* _Assignment_: What you produce should be an exact transcription of the data, minus any pictures.
[[ Information supplied, beginning ]]
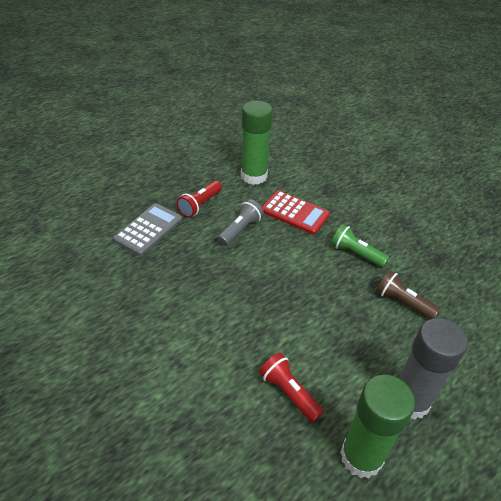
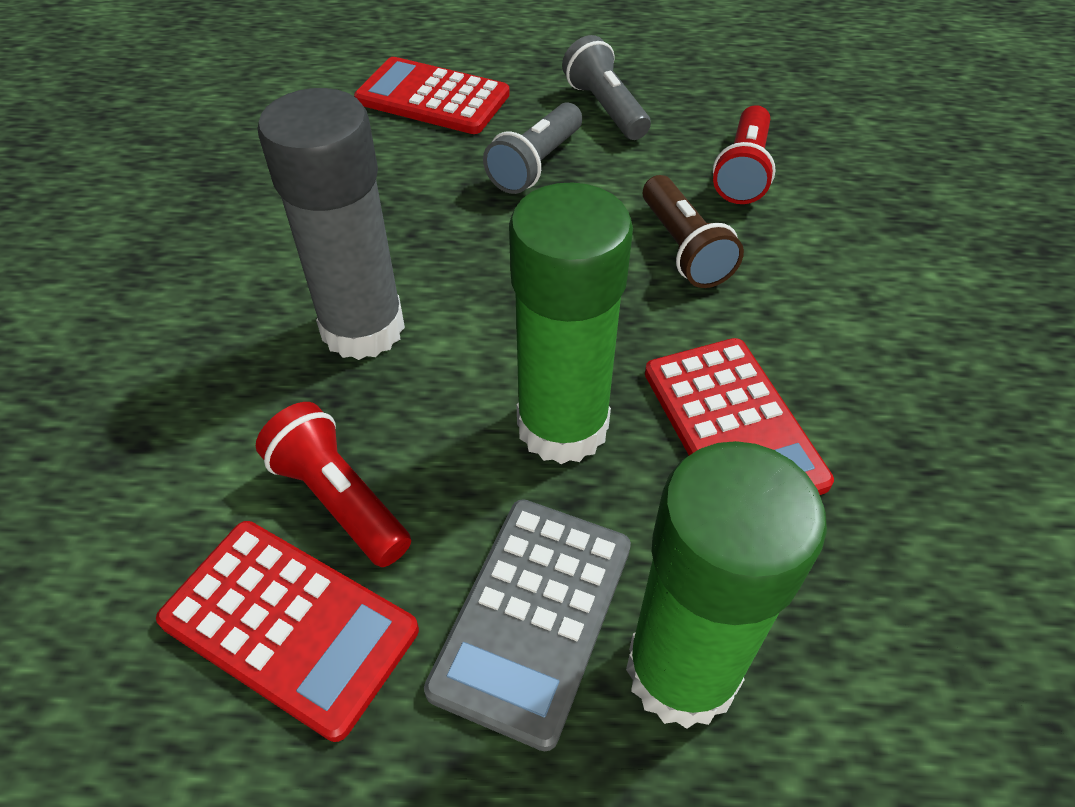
green flashlight: 1 -> 0
grey flashlight: 1 -> 2
red calculator: 1 -> 3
[[ Information supplied, end ]]
* _Solution_:
green flashlight: 1 -> 0
grey flashlight: 1 -> 2
red calculator: 1 -> 3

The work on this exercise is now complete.